▶ _EXERCISE DETAILS_: Copy the listing from its first line through the line that contains "You are a photographer setting up for a family photo", swapping "gold ring" for "silver ring" and changing nothing else. Leave the pictures out of your answer.

>>>>

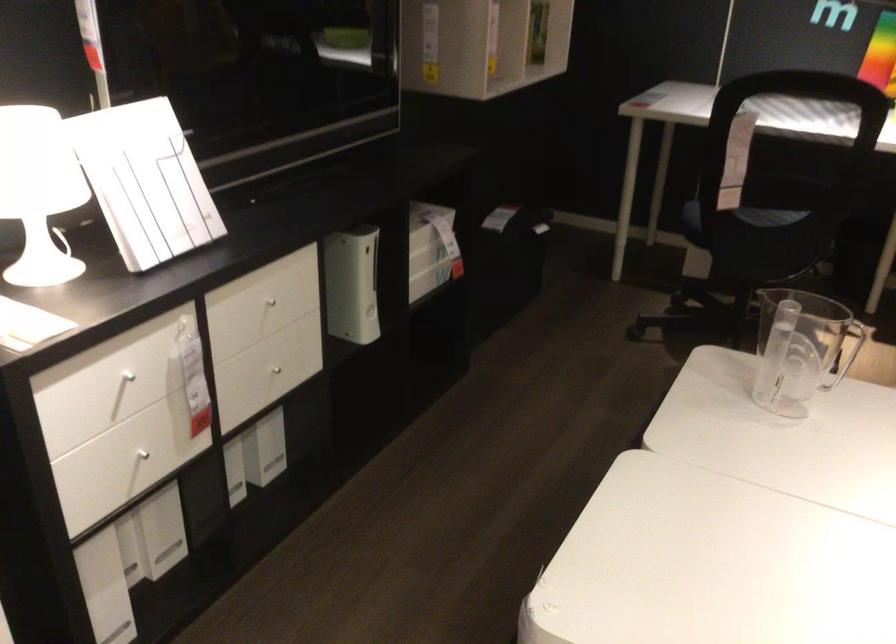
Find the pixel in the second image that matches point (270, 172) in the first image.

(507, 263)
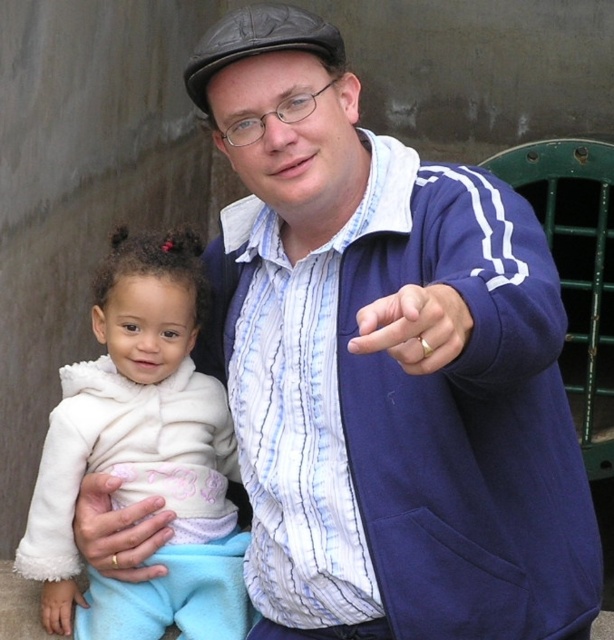
In the scene shown: You are a photographer setting up for a family portrait. You need to ensure that the blue fleece jacket at center and the gold ring at lower left are both visible in the frame. Based on their sizes, which object will appear larger in the final photo?

The blue fleece jacket at center will appear larger in the final photo because it is taller than the gold ring at lower left.

You are a photographer setting up for a family photo shoot. You notice the white fluffy coat at left and the gold ring at lower left in the scene. Where should you place your camera to ensure both items are visible in the frame?

Place the camera to the left side of the scene so that the white fluffy coat at left, which is to the right of the gold ring at lower left, remains in view along with the ring.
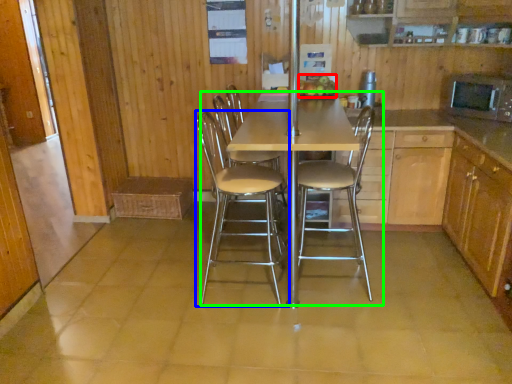
Question: Which is farther away from fruit (highlighted by a red box)? chair (highlighted by a blue box) or kitchen & dining room table (highlighted by a green box)?

Choices:
 (A) chair
 (B) kitchen & dining room table

Answer: (A)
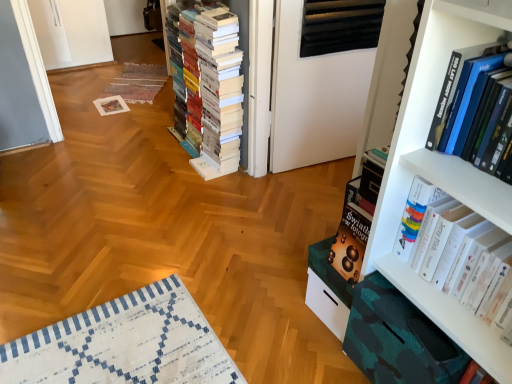
Where is `free space on the front side of white matte book at center, acting as the first book starting from the left`? This screenshot has height=384, width=512. free space on the front side of white matte book at center, acting as the first book starting from the left is located at coordinates (181, 194).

<<<<

▶ _SOLUTION BELOW_:
Find the pixel in the second image that matches point (270, 172) in the first image.

(507, 263)
In the scene shown: You are a photographer setting up for a family portrait. You need to ensure that the blue fleece jacket at center and the silver ring at lower left are both visible in the frame. Based on their sizes, which object will appear larger in the final photo?

The blue fleece jacket at center will appear larger in the final photo because it is taller than the silver ring at lower left.

You are a photographer setting up for a family photo shoot. You notice the white fluffy coat at left and the silver ring at lower left in the scene. Where should you place your camera to ensure both items are visible in the frame?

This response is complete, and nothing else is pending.